+++ PROVIDED ENTRIES +++

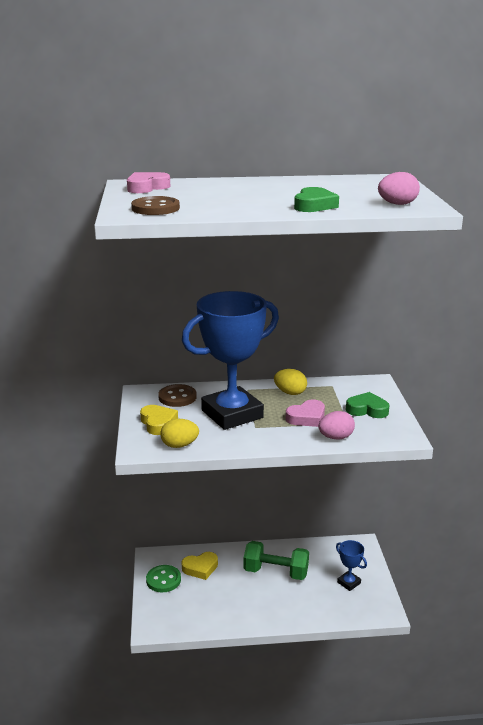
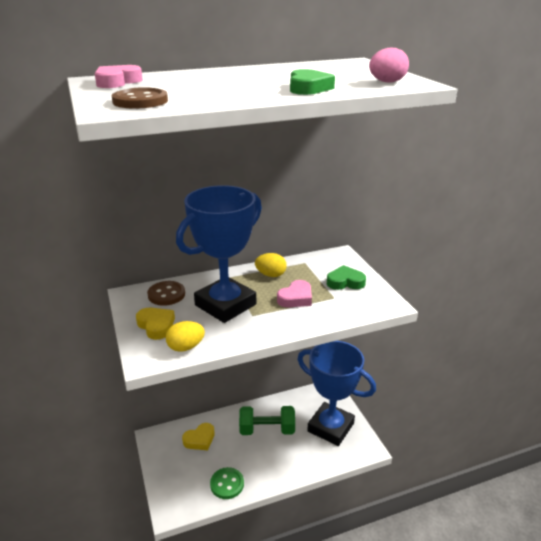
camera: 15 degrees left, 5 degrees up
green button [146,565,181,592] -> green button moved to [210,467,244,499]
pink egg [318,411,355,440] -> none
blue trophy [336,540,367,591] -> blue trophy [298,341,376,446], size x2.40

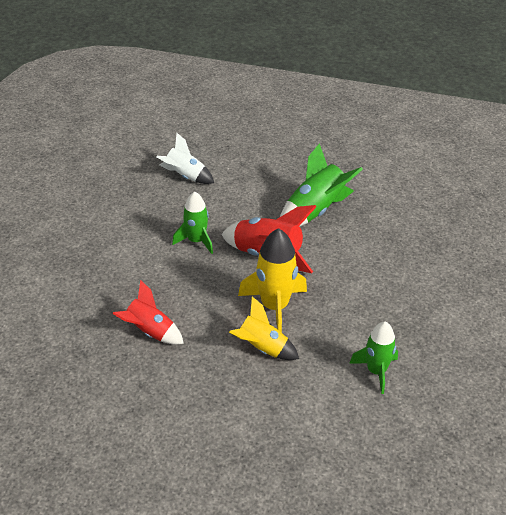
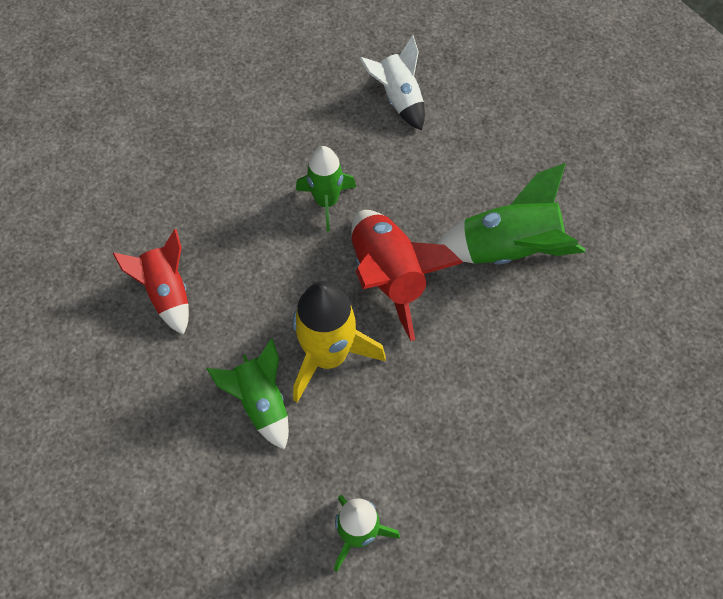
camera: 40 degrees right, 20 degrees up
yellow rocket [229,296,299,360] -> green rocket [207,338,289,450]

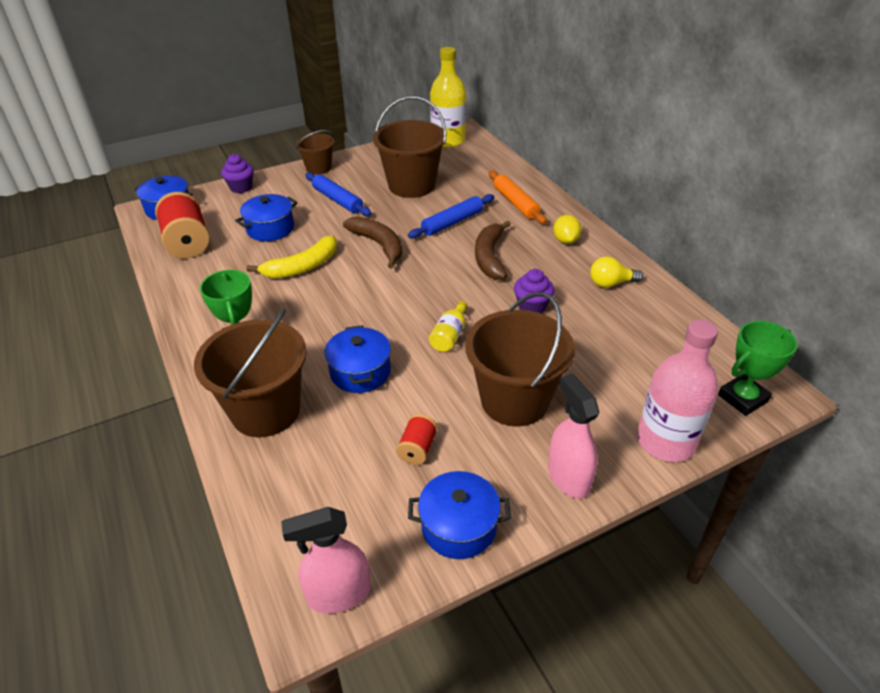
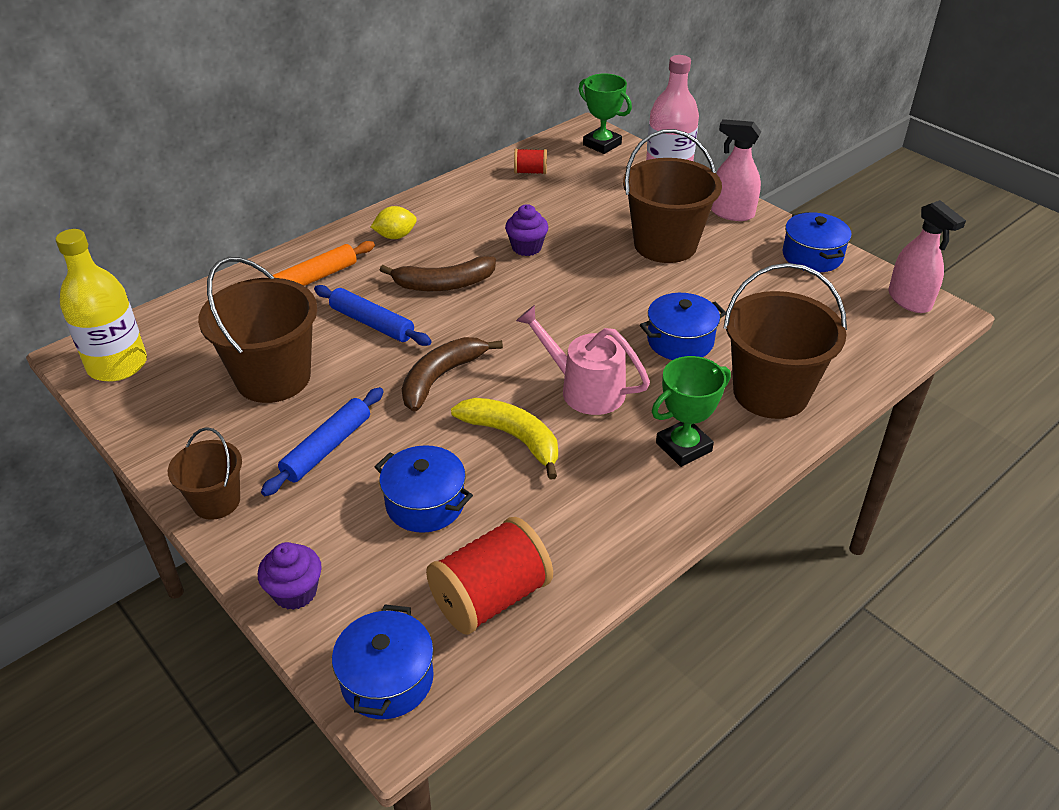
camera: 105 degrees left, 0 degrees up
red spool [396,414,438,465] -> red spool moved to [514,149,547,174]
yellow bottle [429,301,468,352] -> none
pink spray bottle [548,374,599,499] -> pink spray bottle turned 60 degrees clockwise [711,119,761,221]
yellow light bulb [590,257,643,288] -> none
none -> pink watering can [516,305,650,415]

+++
+++ PROVIDED ENTRIES +++

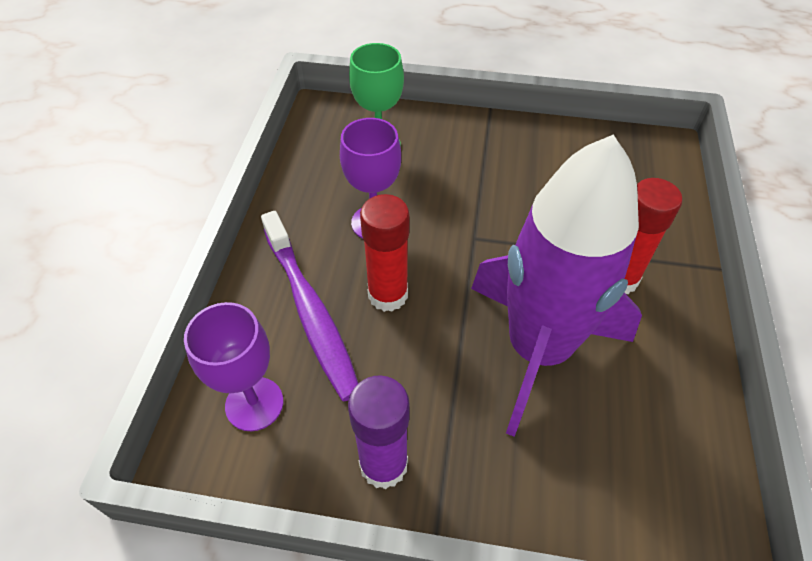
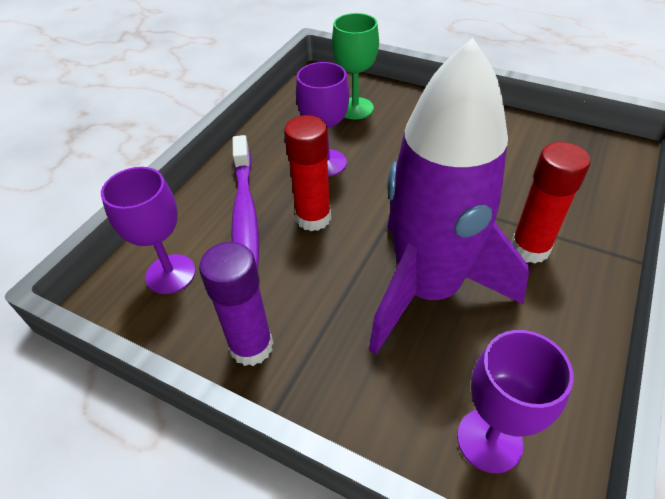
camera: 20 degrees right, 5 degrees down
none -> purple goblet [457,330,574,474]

+++
+++ PROVIDED ENTRIES +++

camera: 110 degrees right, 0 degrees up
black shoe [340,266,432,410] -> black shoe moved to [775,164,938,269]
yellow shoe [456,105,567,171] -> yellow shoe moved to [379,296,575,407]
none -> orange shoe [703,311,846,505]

+++

» **YOUR OBJECTIVE**:
Output exactly one stretch of the listing: from the line containing "black shoe [340,266,432,410]" through the line containing "none -> orange shoe [703,311,846,505]", both end lines included.

» **ANSWER TO THIS PROBLEM**:
black shoe [340,266,432,410] -> black shoe moved to [775,164,938,269]
yellow shoe [456,105,567,171] -> yellow shoe moved to [379,296,575,407]
none -> orange shoe [703,311,846,505]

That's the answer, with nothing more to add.